• **Entries shown**

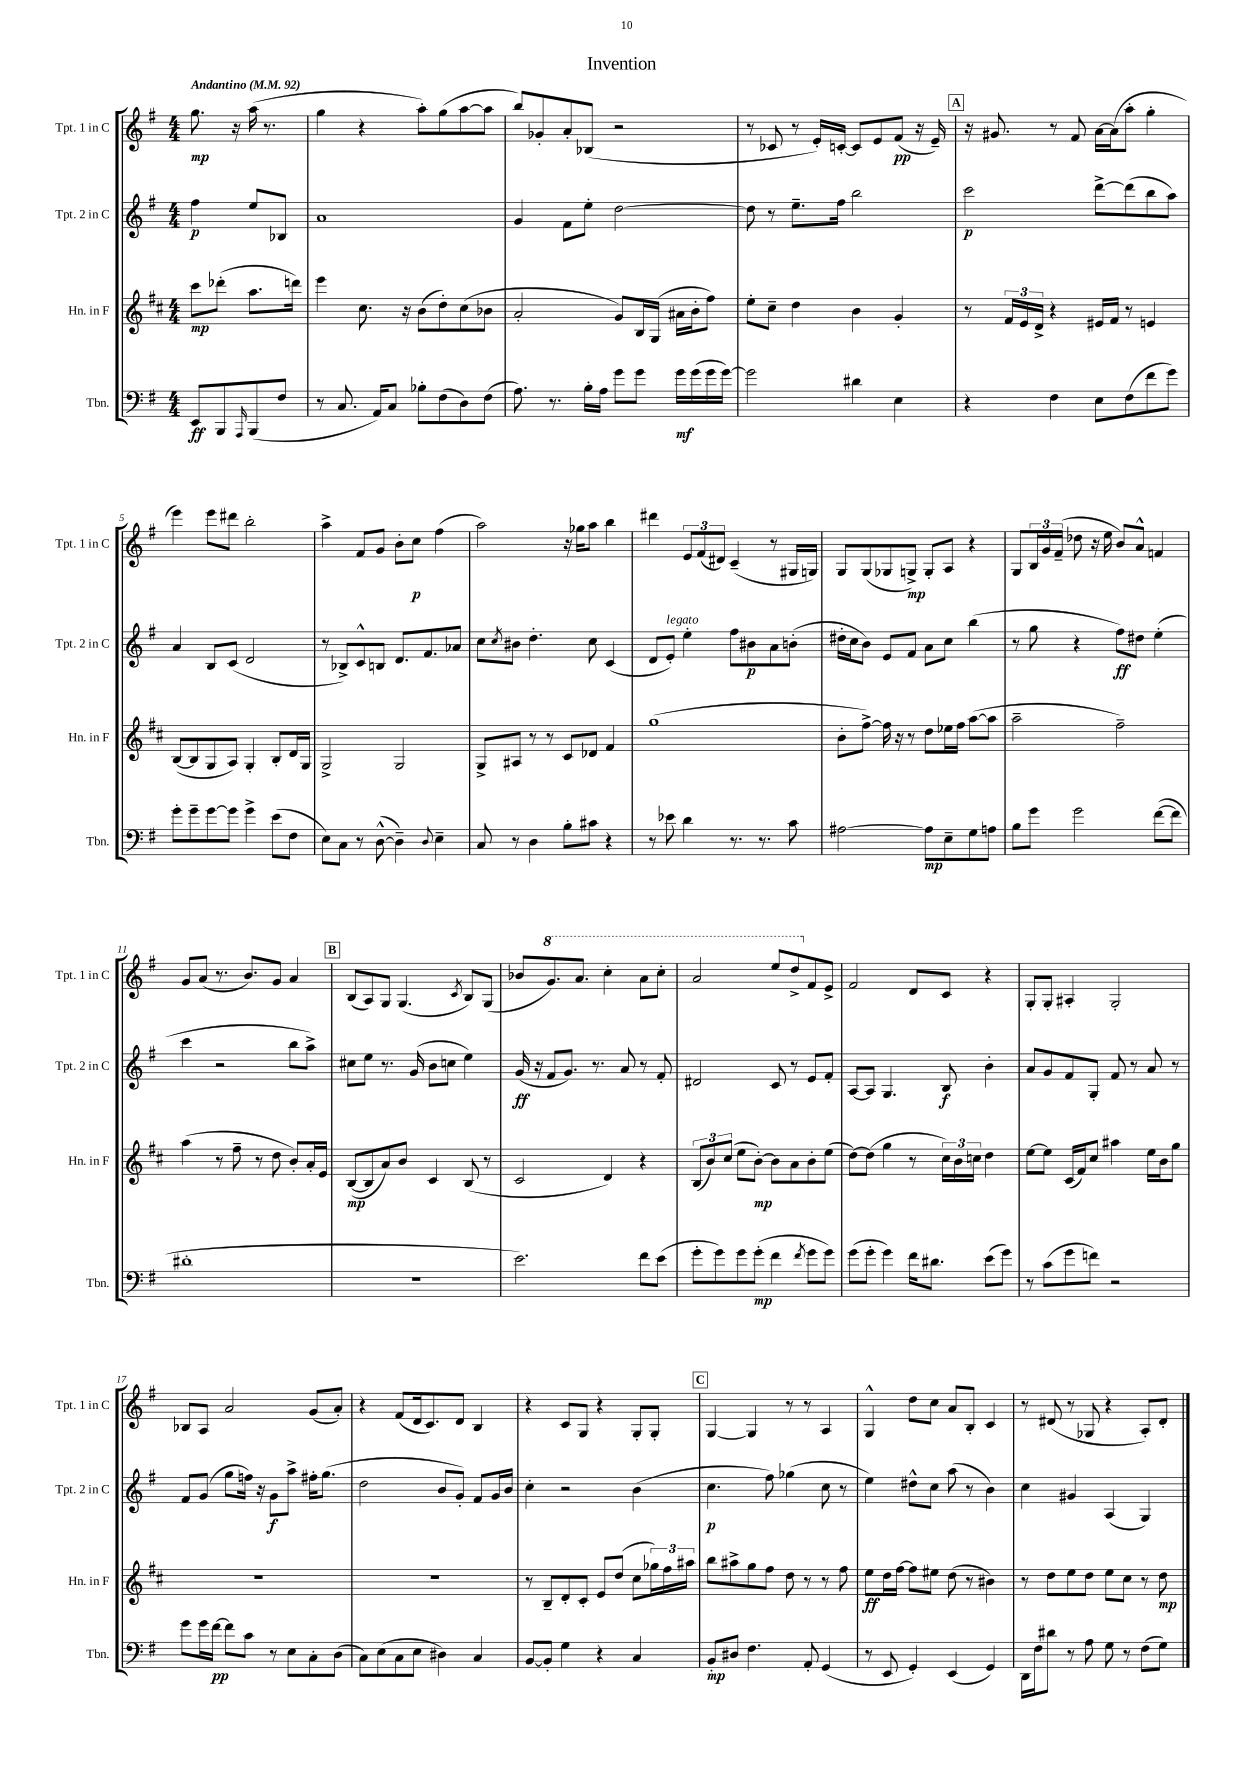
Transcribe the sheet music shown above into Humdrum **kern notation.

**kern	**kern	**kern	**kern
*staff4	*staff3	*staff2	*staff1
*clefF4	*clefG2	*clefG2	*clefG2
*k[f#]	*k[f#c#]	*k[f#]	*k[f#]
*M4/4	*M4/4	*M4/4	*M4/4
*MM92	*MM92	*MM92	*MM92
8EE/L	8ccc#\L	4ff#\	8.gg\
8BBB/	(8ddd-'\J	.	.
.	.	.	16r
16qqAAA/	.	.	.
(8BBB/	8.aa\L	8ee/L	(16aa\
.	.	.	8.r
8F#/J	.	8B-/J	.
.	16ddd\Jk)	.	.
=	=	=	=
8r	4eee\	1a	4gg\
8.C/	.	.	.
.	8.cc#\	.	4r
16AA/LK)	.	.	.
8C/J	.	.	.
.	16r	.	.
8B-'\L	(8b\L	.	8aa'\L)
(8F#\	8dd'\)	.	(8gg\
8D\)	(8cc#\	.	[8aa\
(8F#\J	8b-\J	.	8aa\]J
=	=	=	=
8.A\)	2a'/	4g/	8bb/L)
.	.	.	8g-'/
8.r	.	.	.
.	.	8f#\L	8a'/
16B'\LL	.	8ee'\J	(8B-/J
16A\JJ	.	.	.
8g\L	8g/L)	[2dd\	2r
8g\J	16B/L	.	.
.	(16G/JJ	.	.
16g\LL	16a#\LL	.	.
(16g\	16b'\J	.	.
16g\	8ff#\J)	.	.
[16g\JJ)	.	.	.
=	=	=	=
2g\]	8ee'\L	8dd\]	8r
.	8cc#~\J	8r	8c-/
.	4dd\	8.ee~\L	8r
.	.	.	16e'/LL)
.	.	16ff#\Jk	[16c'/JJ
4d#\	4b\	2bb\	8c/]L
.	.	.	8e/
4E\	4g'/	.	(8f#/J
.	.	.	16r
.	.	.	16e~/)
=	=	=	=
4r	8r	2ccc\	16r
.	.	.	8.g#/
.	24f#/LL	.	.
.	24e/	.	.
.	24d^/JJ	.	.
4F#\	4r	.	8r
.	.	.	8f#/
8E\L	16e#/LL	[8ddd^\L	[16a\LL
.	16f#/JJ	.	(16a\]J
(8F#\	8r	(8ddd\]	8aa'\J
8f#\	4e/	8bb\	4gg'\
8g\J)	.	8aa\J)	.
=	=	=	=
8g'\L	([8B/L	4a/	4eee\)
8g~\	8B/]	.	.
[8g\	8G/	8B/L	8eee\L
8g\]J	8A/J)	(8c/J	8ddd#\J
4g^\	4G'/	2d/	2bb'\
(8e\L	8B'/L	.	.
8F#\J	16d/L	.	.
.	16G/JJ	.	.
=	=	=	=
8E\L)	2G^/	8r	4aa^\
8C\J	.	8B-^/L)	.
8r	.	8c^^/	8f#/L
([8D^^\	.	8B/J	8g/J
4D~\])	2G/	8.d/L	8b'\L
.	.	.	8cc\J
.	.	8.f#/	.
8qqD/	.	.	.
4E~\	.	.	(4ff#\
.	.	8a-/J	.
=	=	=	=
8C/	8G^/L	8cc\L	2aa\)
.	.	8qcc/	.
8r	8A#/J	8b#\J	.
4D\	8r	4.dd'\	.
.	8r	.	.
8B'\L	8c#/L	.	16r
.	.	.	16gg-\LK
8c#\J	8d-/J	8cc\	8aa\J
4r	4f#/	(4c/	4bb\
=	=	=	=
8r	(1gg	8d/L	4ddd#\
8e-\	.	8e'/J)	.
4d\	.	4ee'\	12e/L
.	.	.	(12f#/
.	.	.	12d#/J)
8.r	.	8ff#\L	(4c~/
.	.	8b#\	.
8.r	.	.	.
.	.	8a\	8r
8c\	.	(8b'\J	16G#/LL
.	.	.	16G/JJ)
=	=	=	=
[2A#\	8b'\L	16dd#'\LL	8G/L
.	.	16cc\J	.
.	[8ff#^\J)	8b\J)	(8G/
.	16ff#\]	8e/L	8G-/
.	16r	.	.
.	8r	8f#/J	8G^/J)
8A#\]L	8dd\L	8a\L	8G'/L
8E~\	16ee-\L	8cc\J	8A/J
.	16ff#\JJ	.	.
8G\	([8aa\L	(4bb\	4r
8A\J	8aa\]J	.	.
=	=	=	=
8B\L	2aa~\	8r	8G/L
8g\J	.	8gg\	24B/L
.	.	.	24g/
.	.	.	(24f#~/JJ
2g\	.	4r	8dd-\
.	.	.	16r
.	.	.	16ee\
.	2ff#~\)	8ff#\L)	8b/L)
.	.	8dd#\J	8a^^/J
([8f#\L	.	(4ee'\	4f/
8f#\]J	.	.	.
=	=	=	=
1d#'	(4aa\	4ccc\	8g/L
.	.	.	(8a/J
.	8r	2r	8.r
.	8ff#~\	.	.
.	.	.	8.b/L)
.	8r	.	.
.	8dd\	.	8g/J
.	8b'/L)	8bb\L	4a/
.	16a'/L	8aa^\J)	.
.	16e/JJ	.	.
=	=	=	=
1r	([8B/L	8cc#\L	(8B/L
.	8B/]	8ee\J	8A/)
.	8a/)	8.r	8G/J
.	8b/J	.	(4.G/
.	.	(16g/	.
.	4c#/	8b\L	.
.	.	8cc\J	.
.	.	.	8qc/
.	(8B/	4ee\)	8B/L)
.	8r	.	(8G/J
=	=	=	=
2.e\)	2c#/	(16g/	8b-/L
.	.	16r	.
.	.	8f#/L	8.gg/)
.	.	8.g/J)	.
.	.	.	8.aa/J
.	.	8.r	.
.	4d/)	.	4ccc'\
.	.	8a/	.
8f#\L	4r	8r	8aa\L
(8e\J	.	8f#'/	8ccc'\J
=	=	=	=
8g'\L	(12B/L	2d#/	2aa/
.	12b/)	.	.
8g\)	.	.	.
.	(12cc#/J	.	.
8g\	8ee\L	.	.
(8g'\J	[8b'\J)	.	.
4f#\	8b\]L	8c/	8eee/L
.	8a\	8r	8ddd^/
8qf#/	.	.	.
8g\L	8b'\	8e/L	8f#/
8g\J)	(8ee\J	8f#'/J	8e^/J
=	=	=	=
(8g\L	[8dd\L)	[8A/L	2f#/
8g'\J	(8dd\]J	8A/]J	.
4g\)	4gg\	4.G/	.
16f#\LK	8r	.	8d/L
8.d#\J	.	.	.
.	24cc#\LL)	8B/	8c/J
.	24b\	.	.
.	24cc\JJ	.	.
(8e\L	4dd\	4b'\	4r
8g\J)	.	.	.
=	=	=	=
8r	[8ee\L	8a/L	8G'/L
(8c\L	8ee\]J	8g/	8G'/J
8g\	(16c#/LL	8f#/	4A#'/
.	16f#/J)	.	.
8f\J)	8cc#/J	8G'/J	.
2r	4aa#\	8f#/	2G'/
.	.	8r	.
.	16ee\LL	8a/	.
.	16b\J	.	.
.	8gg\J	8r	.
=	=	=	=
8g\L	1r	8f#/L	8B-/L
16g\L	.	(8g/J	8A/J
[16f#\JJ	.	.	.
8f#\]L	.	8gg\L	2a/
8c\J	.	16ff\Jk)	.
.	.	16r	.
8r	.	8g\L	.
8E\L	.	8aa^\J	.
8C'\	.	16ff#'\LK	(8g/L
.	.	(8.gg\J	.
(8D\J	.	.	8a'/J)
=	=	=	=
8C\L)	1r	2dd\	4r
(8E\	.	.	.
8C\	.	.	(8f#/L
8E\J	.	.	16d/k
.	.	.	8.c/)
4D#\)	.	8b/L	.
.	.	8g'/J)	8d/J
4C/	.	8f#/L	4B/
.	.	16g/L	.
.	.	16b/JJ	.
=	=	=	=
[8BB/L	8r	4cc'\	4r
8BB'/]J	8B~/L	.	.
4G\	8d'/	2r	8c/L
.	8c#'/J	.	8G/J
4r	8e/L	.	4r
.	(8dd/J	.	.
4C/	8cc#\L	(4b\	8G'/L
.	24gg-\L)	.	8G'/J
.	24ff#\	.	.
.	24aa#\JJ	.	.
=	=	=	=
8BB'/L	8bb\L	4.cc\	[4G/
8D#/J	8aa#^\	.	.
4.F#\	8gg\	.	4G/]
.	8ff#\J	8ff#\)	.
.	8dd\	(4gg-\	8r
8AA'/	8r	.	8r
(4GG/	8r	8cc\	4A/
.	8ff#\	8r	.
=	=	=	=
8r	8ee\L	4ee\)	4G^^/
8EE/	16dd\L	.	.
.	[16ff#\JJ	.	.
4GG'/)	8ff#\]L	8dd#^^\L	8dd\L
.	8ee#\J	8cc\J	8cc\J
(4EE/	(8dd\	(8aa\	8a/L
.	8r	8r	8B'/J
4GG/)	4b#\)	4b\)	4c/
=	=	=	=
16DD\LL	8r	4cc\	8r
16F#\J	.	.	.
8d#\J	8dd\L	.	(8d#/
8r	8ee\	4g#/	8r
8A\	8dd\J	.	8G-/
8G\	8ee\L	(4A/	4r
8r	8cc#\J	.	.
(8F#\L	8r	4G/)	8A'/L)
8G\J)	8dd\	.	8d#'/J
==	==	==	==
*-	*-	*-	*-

• **What is required**
Please count the lines in the data above that contain the string "kern", treating uppercase and lowercase as different. Give only the number.

• **Task answer**
2